(Coordinate-based object records)
+-------+

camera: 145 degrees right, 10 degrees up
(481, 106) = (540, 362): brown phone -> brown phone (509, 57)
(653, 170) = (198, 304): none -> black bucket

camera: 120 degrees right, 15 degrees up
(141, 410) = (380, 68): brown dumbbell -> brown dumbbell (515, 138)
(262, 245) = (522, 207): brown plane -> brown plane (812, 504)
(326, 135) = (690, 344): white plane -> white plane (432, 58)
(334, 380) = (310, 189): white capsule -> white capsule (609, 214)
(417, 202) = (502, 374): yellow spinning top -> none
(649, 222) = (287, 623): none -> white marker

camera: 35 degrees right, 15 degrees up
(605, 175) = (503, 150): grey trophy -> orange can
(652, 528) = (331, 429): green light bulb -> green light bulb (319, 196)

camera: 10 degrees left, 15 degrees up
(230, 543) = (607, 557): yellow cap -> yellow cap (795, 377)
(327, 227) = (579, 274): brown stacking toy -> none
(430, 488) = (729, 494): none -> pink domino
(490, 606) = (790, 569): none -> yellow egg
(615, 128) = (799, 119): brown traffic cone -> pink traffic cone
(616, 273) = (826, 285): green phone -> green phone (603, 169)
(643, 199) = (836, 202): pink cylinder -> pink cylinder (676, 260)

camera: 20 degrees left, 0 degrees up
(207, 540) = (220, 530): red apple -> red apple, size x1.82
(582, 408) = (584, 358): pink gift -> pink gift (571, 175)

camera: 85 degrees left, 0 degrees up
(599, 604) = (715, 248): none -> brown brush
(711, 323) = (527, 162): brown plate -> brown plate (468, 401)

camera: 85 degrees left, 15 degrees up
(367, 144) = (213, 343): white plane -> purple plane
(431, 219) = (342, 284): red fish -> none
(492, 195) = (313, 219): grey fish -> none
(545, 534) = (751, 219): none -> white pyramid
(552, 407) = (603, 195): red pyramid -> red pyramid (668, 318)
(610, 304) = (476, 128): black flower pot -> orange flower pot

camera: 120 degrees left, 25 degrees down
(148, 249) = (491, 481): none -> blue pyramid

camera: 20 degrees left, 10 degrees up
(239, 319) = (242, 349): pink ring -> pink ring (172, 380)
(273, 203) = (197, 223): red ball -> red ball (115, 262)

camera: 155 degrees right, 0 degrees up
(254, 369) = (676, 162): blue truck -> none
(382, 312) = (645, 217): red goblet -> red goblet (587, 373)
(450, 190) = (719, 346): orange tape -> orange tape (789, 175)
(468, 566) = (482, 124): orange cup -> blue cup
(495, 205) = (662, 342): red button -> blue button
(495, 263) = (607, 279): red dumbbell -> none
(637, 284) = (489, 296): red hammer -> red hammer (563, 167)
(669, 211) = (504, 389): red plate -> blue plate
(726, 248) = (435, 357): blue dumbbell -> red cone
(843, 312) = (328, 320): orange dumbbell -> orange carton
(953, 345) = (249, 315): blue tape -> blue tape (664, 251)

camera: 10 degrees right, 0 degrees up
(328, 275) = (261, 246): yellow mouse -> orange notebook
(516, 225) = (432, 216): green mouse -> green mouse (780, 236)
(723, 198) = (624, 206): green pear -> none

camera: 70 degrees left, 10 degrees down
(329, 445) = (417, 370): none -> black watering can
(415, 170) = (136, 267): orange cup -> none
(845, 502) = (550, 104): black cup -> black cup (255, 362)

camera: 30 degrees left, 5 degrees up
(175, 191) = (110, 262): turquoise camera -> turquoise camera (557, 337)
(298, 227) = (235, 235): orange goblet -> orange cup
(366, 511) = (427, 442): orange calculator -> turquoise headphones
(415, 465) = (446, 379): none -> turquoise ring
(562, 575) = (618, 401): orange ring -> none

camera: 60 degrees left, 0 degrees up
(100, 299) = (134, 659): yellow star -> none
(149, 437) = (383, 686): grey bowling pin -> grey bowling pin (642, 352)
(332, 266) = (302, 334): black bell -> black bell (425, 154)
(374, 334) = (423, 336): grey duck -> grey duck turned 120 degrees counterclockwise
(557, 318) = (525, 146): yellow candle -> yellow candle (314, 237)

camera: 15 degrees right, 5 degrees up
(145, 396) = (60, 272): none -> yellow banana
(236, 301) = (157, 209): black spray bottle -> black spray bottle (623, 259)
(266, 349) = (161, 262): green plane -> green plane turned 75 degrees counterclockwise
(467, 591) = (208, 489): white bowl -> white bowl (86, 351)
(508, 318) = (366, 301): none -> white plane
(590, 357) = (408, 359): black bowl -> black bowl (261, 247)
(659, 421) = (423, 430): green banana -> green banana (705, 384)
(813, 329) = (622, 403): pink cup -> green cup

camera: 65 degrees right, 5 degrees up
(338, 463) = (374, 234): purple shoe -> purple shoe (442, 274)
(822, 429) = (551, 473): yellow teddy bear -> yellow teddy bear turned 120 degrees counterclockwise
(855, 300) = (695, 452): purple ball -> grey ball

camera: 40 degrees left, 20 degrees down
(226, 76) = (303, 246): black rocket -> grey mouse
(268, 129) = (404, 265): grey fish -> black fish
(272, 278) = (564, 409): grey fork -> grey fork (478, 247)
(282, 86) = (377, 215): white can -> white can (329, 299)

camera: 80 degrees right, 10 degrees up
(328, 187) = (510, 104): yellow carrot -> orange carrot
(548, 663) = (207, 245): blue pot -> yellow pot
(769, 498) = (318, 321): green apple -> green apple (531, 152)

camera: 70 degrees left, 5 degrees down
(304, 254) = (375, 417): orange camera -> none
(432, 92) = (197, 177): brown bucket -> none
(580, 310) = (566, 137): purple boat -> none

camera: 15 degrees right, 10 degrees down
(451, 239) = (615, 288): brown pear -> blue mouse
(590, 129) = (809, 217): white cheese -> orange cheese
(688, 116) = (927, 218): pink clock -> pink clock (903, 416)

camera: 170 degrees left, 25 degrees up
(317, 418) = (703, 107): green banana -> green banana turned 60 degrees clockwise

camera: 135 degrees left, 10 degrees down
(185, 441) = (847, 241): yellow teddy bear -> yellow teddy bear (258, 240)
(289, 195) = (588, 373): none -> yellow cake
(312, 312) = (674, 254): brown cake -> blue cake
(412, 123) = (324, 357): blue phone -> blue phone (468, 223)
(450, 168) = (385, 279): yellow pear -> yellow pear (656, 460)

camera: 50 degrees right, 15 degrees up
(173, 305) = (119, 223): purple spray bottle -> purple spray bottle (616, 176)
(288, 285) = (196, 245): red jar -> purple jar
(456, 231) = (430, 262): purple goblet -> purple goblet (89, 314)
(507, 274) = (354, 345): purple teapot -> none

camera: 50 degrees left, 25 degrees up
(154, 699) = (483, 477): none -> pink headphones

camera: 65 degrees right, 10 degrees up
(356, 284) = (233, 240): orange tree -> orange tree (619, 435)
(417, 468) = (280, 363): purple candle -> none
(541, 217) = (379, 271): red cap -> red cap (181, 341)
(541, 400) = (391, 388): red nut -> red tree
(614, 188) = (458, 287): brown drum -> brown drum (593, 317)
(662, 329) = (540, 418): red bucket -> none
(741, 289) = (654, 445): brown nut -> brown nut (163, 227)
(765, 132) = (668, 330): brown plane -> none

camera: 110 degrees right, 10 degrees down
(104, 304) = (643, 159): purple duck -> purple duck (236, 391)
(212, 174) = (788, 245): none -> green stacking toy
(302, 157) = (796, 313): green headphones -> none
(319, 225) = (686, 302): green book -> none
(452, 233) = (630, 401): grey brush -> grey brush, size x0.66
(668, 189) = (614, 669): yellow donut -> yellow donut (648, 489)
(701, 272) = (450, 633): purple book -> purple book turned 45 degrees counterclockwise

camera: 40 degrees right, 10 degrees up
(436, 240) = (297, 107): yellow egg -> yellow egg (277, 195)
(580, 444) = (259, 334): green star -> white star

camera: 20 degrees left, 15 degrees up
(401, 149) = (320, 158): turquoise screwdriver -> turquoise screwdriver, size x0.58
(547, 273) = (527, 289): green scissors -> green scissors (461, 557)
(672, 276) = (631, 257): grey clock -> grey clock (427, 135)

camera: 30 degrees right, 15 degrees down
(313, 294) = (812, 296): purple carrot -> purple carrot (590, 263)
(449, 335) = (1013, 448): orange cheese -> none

+-------+

▶ **AIM OF THE EXERCISE**:
Copy out each line of the records where the word "dumbbell" appears.

▶ **EXPECTED ANSWER**:
(141, 410) = (380, 68): brown dumbbell -> brown dumbbell (515, 138)
(495, 263) = (607, 279): red dumbbell -> none
(726, 248) = (435, 357): blue dumbbell -> red cone
(843, 312) = (328, 320): orange dumbbell -> orange carton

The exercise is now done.